# DIRECTIONS:
Reproduce all of the items below word for word, keeping every line unchanged.

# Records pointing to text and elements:

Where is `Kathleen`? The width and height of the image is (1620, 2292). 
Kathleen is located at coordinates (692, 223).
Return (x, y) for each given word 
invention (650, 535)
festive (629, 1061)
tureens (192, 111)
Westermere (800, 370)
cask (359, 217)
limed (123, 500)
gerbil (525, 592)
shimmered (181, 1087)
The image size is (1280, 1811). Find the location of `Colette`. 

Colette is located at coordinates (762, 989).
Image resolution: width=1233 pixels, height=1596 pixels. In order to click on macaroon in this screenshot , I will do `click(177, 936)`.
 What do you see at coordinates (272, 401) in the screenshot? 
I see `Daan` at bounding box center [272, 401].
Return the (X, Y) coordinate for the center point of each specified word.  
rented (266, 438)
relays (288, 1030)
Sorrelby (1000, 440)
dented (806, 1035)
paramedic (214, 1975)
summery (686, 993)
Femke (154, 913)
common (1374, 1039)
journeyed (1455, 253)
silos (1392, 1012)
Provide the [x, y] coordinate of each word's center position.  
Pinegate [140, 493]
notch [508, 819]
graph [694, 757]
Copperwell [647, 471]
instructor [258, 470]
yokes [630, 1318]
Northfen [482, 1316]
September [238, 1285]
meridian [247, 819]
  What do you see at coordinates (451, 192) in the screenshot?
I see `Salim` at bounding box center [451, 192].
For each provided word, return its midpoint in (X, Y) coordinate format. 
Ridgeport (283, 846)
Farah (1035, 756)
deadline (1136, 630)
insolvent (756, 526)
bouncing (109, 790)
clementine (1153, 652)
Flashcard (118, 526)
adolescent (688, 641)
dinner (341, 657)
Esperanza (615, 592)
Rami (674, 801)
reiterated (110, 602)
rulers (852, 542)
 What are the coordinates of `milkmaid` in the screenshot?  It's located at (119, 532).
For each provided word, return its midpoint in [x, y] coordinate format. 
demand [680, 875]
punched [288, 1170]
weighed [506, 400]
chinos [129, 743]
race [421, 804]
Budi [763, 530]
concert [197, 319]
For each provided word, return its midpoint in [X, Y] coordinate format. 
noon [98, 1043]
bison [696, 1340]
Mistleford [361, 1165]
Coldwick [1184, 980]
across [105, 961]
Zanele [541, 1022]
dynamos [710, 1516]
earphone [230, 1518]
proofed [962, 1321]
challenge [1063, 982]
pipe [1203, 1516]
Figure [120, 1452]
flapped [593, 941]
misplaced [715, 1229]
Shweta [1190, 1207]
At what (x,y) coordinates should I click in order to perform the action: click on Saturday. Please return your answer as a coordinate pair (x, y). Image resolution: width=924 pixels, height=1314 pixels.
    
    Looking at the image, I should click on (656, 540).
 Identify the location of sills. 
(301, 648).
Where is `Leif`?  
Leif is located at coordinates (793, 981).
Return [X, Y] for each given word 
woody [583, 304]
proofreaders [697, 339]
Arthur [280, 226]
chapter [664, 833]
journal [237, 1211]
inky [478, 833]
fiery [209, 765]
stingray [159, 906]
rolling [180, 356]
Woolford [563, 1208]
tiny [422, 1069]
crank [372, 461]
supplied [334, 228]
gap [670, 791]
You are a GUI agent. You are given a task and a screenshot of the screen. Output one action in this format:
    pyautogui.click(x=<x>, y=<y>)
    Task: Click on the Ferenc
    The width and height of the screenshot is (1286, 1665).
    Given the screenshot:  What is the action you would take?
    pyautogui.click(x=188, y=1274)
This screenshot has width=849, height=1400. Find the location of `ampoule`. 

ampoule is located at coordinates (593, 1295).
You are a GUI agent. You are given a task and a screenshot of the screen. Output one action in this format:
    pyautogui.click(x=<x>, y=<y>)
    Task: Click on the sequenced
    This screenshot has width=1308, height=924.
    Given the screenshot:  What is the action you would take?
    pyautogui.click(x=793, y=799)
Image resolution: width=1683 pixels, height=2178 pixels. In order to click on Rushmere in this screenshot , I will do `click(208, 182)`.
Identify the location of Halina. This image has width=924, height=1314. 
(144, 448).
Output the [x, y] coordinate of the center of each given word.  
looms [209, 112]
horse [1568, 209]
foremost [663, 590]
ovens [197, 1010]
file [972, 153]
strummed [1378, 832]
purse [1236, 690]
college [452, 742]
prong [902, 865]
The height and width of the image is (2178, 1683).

# RESPONSE TO THIS TASK:
Where is `Kathleen`? The width and height of the image is (1620, 2292). 
Kathleen is located at coordinates (692, 223).
Return (x, y) for each given word 
invention (650, 535)
festive (629, 1061)
tureens (192, 111)
Westermere (800, 370)
cask (359, 217)
limed (123, 500)
gerbil (525, 592)
shimmered (181, 1087)
The image size is (1280, 1811). Find the location of `Colette`. 

Colette is located at coordinates (762, 989).
Image resolution: width=1233 pixels, height=1596 pixels. In order to click on macaroon in this screenshot , I will do `click(177, 936)`.
 What do you see at coordinates (272, 401) in the screenshot? 
I see `Daan` at bounding box center [272, 401].
Return the (X, Y) coordinate for the center point of each specified word.  
rented (266, 438)
relays (288, 1030)
Sorrelby (1000, 440)
dented (806, 1035)
paramedic (214, 1975)
summery (686, 993)
Femke (154, 913)
common (1374, 1039)
journeyed (1455, 253)
silos (1392, 1012)
Provide the [x, y] coordinate of each word's center position.  
Pinegate [140, 493]
notch [508, 819]
graph [694, 757]
Copperwell [647, 471]
instructor [258, 470]
yokes [630, 1318]
Northfen [482, 1316]
September [238, 1285]
meridian [247, 819]
  What do you see at coordinates (451, 192) in the screenshot?
I see `Salim` at bounding box center [451, 192].
For each provided word, return its midpoint in (X, Y) coordinate format. 
Ridgeport (283, 846)
Farah (1035, 756)
deadline (1136, 630)
insolvent (756, 526)
bouncing (109, 790)
clementine (1153, 652)
Flashcard (118, 526)
adolescent (688, 641)
dinner (341, 657)
Esperanza (615, 592)
Rami (674, 801)
reiterated (110, 602)
rulers (852, 542)
 What are the coordinates of `milkmaid` in the screenshot?  It's located at (119, 532).
For each provided word, return its midpoint in [x, y] coordinate format. 
demand [680, 875]
punched [288, 1170]
weighed [506, 400]
chinos [129, 743]
race [421, 804]
Budi [763, 530]
concert [197, 319]
For each provided word, return its midpoint in [X, Y] coordinate format. 
noon [98, 1043]
bison [696, 1340]
Mistleford [361, 1165]
Coldwick [1184, 980]
across [105, 961]
Zanele [541, 1022]
dynamos [710, 1516]
earphone [230, 1518]
proofed [962, 1321]
challenge [1063, 982]
pipe [1203, 1516]
Figure [120, 1452]
flapped [593, 941]
misplaced [715, 1229]
Shweta [1190, 1207]
At what (x,y) coordinates should I click in order to perform the action: click on Saturday. Please return your answer as a coordinate pair (x, y). Image resolution: width=924 pixels, height=1314 pixels.
    
    Looking at the image, I should click on (656, 540).
 Identify the location of sills. 
(301, 648).
Where is `Leif`?  
Leif is located at coordinates (793, 981).
Return [X, Y] for each given word 
woody [583, 304]
proofreaders [697, 339]
Arthur [280, 226]
chapter [664, 833]
journal [237, 1211]
inky [478, 833]
fiery [209, 765]
stingray [159, 906]
rolling [180, 356]
Woolford [563, 1208]
tiny [422, 1069]
crank [372, 461]
supplied [334, 228]
gap [670, 791]
You are a GUI agent. You are given a task and a screenshot of the screen. Output one action in this format:
    pyautogui.click(x=<x>, y=<y>)
    Task: Click on the Ferenc
    The width and height of the screenshot is (1286, 1665).
    Given the screenshot:  What is the action you would take?
    pyautogui.click(x=188, y=1274)
This screenshot has width=849, height=1400. Find the location of `ampoule`. 

ampoule is located at coordinates (593, 1295).
You are a GUI agent. You are given a task and a screenshot of the screen. Output one action in this format:
    pyautogui.click(x=<x>, y=<y>)
    Task: Click on the sequenced
    This screenshot has width=1308, height=924.
    Given the screenshot:  What is the action you would take?
    pyautogui.click(x=793, y=799)
Image resolution: width=1683 pixels, height=2178 pixels. In order to click on Rushmere in this screenshot , I will do `click(208, 182)`.
Identify the location of Halina. This image has width=924, height=1314. 
(144, 448).
Output the [x, y] coordinate of the center of each given word.  
looms [209, 112]
horse [1568, 209]
foremost [663, 590]
ovens [197, 1010]
file [972, 153]
strummed [1378, 832]
purse [1236, 690]
college [452, 742]
prong [902, 865]
The height and width of the image is (2178, 1683).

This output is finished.